*EXERCISE GOAL:*
A verbatim copy of all the data is required, minus any images.

*DATA SECTION:*
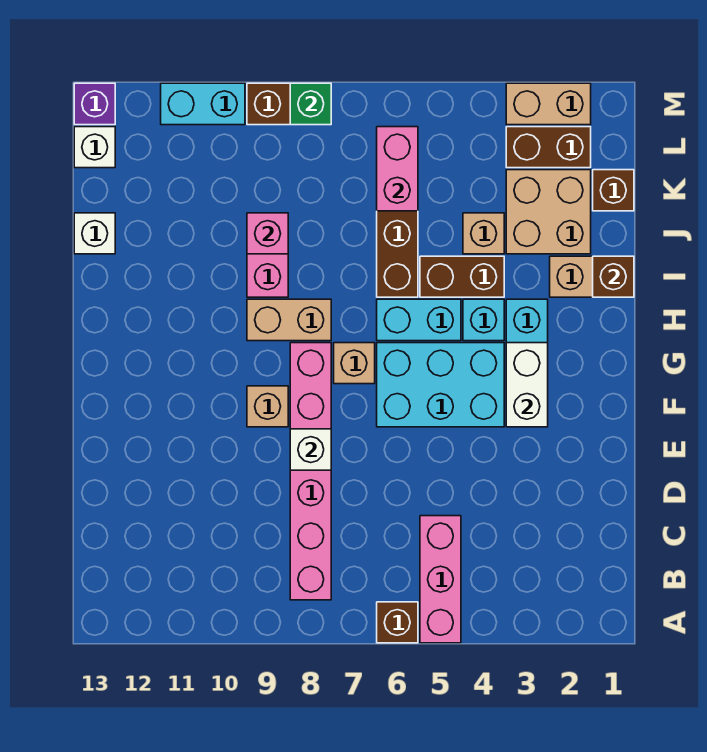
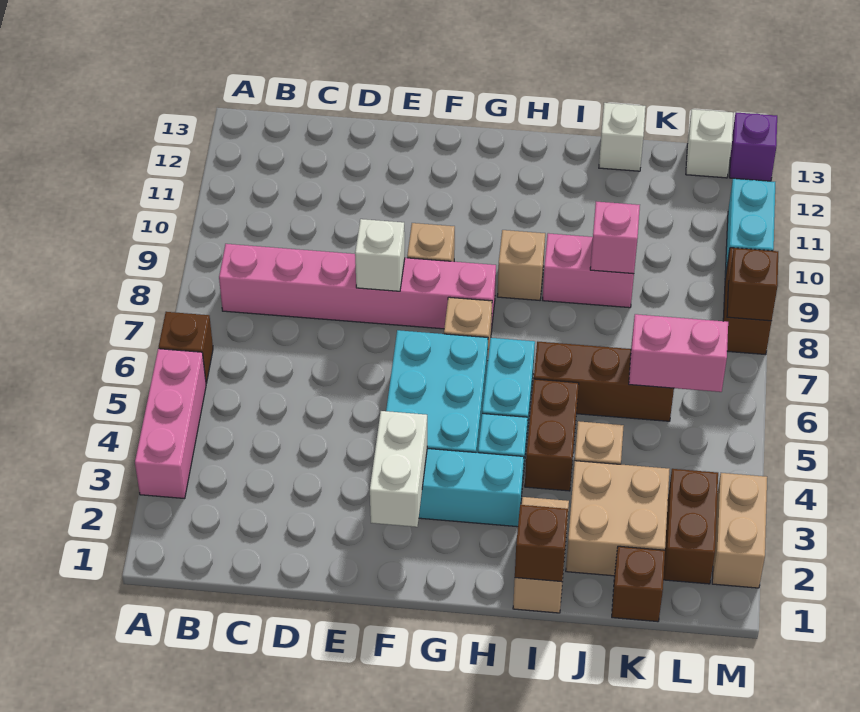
pink brick A5:C5 level 1 -> pink brick A3:A5 level 1
white brick F3:G3 level 2 -> white brick F2:F3 level 2
tan brick H8:H9 level 1 -> tan brick H9 level 1
green brick M8 level 2 -> brown brick M8 level 2

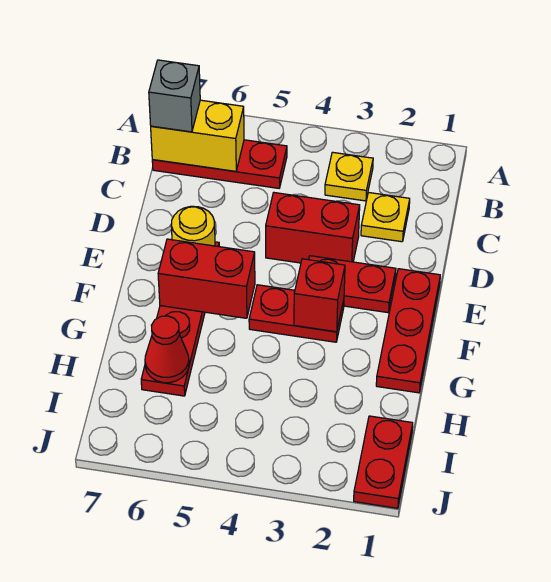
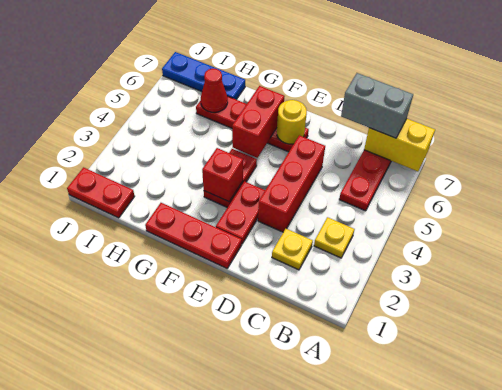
yellow brick B6:B7 level 2 -> yellow brick A7:B7 level 2
grey brick B7 level 3 -> grey brick B7:C7 level 3
red brick D3:D4 level 1 -> red brick D3:D5 level 1
none -> blue plate H7:J7 level 1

*SOLUTION FOR THIS TASK:*
pink brick A5:C5 level 1 -> pink brick A3:A5 level 1
white brick F3:G3 level 2 -> white brick F2:F3 level 2
tan brick H8:H9 level 1 -> tan brick H9 level 1
green brick M8 level 2 -> brown brick M8 level 2

yellow brick B6:B7 level 2 -> yellow brick A7:B7 level 2
grey brick B7 level 3 -> grey brick B7:C7 level 3
red brick D3:D4 level 1 -> red brick D3:D5 level 1
none -> blue plate H7:J7 level 1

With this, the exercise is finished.